The task ::
Repeat, exactly as written, the lines of the records below from the first through the line with "appeared: pure white", but none past it.

Data records ::
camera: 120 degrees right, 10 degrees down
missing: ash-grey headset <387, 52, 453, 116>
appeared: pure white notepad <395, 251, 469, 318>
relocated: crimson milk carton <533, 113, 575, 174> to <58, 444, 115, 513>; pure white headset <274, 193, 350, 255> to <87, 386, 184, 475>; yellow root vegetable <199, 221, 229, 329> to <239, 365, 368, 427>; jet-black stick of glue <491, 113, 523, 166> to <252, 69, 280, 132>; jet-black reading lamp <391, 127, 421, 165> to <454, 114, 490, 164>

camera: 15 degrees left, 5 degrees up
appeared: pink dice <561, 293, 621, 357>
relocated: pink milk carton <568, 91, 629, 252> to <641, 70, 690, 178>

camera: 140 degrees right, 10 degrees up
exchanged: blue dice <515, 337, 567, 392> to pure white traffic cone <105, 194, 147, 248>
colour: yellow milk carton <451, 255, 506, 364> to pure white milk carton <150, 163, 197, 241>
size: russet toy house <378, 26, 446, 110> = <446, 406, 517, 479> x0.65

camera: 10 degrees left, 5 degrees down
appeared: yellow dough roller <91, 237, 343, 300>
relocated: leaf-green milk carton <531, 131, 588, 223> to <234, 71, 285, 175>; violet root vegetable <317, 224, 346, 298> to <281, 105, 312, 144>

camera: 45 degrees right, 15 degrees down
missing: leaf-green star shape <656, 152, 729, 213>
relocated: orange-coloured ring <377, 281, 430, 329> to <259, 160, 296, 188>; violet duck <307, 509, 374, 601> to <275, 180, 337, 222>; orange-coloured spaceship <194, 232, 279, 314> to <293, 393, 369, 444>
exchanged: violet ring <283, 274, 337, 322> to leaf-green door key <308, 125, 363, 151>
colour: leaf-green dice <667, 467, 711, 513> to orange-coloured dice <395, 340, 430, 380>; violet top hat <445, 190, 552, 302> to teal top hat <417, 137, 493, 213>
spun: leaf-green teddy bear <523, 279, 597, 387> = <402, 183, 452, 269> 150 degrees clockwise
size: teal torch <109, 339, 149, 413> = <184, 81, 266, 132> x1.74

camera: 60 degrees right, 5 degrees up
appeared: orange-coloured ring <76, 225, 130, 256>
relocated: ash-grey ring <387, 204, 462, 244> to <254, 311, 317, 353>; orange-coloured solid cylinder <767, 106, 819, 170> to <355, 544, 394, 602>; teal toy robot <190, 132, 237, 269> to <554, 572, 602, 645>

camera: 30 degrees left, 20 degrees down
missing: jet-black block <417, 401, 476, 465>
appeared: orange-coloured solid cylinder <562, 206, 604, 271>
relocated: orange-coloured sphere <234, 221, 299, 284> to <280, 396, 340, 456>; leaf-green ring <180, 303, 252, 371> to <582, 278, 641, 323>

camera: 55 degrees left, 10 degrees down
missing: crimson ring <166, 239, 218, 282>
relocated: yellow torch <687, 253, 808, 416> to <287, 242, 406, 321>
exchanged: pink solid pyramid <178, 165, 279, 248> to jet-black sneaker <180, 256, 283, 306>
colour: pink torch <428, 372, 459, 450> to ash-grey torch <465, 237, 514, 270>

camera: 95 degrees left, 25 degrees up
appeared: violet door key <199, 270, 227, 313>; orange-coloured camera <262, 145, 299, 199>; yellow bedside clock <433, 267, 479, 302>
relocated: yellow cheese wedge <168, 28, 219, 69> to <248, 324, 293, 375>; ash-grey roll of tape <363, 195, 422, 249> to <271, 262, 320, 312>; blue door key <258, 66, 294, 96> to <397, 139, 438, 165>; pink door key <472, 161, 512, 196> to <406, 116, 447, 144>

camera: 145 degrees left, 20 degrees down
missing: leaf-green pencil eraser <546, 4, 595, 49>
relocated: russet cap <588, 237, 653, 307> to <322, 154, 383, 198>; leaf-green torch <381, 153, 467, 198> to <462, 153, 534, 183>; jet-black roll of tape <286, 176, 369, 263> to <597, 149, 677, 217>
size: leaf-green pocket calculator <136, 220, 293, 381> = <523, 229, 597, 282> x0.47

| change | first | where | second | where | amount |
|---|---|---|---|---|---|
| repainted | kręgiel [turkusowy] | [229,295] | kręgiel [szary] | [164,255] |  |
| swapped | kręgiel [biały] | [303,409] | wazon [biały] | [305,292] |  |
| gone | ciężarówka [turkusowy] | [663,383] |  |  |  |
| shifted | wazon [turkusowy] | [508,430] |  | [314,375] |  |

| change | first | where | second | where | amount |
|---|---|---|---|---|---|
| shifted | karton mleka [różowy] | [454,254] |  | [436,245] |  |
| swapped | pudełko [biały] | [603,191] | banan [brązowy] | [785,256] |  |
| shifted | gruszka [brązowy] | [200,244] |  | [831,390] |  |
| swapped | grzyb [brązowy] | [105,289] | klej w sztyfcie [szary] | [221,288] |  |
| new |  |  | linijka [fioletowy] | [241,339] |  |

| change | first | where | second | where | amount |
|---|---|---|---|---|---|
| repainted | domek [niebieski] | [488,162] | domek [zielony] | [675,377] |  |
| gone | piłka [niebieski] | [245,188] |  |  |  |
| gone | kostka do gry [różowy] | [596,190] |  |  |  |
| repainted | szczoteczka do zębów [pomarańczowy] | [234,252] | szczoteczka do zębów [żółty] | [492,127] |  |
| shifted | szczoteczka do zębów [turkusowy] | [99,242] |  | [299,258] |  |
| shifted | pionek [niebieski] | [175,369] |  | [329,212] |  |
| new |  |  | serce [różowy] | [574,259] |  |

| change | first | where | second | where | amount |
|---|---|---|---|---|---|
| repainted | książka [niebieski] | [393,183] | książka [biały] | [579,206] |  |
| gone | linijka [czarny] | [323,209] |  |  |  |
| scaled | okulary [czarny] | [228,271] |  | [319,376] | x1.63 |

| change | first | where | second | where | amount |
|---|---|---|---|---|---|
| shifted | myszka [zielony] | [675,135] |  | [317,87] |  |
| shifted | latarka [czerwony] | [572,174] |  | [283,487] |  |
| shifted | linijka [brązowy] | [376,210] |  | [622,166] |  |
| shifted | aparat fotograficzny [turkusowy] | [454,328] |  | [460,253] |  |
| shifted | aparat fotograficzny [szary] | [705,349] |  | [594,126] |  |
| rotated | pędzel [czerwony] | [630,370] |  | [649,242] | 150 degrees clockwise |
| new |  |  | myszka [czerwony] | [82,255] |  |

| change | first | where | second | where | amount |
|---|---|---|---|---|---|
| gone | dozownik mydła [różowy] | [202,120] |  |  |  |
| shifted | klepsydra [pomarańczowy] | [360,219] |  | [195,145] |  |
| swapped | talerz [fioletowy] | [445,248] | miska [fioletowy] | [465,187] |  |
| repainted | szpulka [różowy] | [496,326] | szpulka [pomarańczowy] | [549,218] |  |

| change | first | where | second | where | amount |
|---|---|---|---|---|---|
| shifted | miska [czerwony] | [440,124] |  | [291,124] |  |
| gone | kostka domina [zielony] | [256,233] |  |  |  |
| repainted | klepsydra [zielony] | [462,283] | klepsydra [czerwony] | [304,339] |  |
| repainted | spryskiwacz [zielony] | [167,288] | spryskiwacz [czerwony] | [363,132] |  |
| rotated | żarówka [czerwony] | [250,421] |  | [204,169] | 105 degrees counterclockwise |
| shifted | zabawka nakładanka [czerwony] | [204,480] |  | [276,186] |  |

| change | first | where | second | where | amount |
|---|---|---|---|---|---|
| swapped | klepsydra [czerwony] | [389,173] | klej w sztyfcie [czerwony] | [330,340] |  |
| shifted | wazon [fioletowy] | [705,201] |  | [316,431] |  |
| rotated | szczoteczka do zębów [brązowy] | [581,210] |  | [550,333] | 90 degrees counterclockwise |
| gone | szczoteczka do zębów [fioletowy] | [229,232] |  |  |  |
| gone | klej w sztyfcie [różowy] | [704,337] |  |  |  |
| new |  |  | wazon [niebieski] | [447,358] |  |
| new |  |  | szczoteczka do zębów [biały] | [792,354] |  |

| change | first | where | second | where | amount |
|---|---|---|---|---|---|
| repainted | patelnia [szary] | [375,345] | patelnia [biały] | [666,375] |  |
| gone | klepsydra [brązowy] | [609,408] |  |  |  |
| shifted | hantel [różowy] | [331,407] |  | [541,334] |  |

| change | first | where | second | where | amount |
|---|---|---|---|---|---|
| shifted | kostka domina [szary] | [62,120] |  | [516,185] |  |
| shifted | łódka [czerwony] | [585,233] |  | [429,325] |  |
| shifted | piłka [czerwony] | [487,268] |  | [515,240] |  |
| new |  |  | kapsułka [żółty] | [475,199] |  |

Exercise output ::
camera: 120 degrees right, 10 degrees down
missing: ash-grey headset <387, 52, 453, 116>
appeared: pure white notepad <395, 251, 469, 318>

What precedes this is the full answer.